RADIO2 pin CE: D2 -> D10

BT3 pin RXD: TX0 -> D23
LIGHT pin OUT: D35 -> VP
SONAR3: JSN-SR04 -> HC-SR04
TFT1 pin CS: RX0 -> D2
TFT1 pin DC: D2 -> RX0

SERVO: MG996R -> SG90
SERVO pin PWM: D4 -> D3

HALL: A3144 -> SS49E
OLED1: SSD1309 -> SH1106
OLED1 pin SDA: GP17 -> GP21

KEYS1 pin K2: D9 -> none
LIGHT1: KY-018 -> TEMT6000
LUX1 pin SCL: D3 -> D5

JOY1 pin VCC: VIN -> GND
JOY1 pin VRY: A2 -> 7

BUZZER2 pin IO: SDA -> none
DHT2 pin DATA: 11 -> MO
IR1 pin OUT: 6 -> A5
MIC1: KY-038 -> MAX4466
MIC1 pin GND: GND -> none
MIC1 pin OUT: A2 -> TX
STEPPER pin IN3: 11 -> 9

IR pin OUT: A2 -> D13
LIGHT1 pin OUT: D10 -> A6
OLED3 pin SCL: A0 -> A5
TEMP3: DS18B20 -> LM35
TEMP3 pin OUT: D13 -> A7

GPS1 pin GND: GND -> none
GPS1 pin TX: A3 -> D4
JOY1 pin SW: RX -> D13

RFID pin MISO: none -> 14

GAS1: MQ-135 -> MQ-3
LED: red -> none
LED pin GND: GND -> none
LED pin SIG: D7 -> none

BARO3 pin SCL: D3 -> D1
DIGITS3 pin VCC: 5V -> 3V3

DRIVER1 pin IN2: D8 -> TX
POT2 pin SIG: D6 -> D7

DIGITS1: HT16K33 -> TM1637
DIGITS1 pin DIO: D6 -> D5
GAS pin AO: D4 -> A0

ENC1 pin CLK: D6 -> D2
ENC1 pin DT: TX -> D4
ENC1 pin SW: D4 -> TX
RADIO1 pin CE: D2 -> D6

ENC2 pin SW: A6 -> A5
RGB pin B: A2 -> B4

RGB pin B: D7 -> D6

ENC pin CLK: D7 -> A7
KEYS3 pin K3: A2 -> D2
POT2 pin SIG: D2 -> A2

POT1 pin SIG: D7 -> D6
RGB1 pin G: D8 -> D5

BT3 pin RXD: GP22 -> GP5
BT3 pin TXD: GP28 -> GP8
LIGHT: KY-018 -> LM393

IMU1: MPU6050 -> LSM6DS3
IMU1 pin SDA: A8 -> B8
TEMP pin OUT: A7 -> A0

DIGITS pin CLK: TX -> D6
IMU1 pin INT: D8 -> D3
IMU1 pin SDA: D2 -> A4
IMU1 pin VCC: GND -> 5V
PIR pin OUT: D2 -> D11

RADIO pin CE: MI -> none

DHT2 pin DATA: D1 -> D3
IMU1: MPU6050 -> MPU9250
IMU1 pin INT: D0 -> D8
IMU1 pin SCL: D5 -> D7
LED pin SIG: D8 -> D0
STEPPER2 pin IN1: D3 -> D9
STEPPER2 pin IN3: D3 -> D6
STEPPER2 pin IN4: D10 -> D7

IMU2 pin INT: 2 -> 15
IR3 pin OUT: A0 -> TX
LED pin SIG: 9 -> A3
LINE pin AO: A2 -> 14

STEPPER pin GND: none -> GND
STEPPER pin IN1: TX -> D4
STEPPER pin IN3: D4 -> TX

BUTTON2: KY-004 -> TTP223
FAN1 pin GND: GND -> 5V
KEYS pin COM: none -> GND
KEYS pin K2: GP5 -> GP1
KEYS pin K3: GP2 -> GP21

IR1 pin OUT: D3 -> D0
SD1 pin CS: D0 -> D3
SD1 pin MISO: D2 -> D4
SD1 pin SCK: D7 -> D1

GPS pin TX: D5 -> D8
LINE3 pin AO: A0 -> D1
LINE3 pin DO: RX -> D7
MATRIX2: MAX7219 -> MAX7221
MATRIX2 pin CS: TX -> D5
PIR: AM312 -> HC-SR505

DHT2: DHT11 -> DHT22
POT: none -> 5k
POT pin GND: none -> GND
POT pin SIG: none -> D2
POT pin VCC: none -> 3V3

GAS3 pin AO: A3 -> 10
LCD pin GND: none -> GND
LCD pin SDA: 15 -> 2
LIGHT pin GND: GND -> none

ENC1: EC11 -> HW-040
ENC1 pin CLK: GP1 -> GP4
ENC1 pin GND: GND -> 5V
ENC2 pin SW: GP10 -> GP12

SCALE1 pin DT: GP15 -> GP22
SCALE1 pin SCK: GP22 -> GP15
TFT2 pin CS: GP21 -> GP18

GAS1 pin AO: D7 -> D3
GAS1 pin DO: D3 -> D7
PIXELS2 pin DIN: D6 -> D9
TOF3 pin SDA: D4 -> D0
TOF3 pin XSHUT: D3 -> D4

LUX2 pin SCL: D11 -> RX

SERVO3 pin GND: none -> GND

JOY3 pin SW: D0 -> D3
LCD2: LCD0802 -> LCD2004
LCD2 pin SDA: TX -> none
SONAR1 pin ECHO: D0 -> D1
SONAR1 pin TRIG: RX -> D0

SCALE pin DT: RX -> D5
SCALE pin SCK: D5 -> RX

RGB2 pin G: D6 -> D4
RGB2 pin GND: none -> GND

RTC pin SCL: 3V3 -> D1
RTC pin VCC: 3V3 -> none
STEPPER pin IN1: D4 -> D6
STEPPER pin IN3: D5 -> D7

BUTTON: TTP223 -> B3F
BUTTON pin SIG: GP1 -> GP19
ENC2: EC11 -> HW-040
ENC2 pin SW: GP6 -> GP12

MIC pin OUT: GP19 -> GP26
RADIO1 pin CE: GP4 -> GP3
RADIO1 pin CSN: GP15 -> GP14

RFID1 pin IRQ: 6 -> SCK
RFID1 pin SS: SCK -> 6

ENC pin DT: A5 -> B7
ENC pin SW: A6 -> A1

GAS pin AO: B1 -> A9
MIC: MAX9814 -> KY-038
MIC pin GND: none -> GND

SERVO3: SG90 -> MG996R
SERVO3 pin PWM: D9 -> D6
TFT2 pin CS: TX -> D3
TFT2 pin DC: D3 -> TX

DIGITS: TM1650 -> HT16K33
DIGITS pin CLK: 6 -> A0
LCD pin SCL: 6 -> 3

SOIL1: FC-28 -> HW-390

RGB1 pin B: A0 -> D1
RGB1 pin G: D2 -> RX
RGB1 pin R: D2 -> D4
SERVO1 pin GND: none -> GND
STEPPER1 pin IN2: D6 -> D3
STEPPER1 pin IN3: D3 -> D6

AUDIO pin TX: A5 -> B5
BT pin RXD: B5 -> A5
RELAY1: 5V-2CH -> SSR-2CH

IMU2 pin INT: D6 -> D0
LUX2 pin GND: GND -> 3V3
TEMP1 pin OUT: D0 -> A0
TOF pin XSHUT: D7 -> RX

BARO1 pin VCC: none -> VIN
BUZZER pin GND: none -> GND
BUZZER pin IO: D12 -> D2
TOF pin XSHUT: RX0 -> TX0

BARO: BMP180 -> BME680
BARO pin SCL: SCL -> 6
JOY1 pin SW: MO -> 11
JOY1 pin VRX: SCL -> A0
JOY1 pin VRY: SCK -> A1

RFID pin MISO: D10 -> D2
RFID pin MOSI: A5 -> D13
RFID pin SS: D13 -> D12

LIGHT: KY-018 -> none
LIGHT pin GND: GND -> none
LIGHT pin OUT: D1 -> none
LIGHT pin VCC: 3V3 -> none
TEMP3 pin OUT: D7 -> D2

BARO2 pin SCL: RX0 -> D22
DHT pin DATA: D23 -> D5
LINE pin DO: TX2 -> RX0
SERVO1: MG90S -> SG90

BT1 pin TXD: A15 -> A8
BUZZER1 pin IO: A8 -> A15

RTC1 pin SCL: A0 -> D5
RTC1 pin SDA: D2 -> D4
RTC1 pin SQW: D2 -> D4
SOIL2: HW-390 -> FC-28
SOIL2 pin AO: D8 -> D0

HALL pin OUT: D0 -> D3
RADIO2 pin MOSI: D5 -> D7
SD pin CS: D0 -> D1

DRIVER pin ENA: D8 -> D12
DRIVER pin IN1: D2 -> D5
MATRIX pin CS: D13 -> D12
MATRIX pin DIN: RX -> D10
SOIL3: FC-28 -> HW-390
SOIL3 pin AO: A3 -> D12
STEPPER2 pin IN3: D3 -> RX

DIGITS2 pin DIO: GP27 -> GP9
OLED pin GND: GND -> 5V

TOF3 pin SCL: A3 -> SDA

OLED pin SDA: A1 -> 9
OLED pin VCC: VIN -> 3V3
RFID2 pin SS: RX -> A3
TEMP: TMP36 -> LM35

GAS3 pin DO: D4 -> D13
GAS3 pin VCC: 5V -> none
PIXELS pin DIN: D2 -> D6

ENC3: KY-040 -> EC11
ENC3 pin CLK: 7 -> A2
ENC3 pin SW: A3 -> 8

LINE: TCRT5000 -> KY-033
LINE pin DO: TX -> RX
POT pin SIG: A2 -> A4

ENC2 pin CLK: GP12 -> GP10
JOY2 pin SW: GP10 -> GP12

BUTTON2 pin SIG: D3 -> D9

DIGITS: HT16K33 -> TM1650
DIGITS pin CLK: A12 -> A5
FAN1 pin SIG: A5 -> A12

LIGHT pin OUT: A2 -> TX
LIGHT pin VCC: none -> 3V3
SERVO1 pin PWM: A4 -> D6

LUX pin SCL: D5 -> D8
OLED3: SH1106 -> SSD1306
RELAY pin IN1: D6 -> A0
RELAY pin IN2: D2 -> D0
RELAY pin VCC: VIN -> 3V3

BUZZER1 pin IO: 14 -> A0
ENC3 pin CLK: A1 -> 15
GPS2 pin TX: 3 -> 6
• • •
▶ **What to produce**
None of the lines before the one containing "RELAY pin IN1: D6 -> A0" belong in the answer; reproduce that line and all later lines of the records exactly.

▶ **Problem solution**
RELAY pin IN1: D6 -> A0
RELAY pin IN2: D2 -> D0
RELAY pin VCC: VIN -> 3V3

BUZZER1 pin IO: 14 -> A0
ENC3 pin CLK: A1 -> 15
GPS2 pin TX: 3 -> 6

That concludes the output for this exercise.